● DATA FOR PROCESSING
◇ ◇ ◇ ◇ ◇

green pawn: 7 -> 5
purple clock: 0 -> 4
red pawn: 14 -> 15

◇ ◇ ◇ ◇ ◇

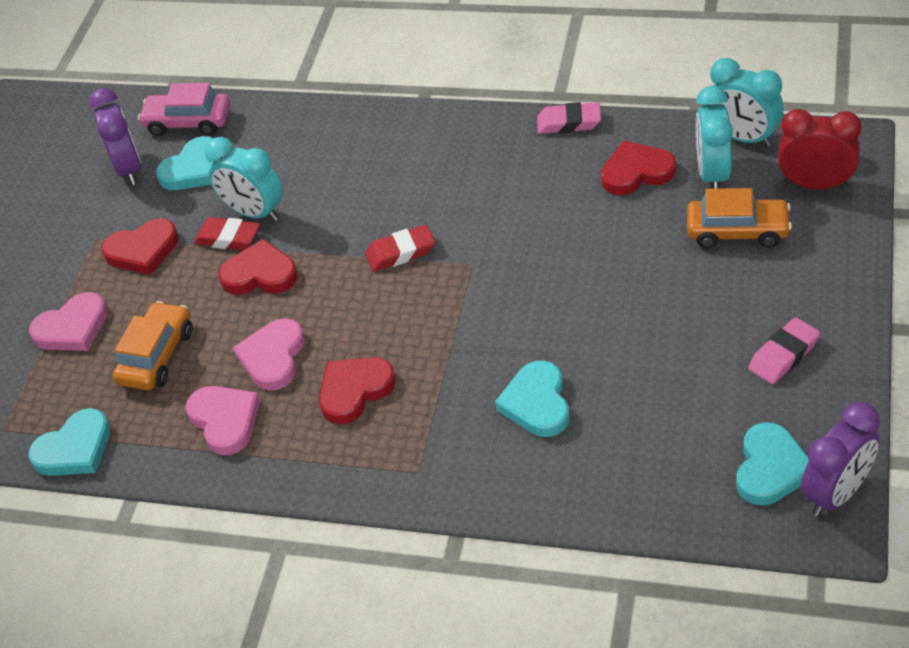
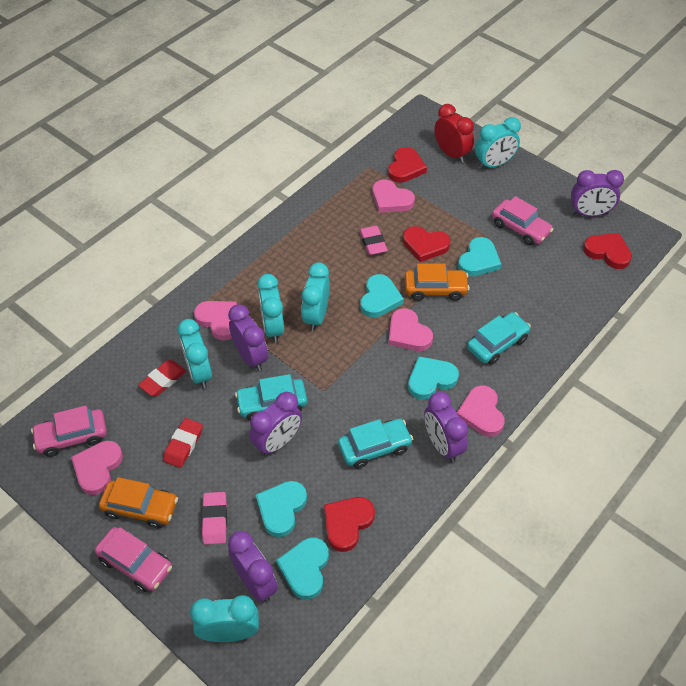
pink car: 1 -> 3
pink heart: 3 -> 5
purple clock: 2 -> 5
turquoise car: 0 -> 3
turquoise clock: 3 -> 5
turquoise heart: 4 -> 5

◇ ◇ ◇ ◇ ◇

● PROBLEM TO SOLVE
Search the entries for the word "turquoise" and copy every line that holds it.

● ANSWER
turquoise car: 0 -> 3
turquoise clock: 3 -> 5
turquoise heart: 4 -> 5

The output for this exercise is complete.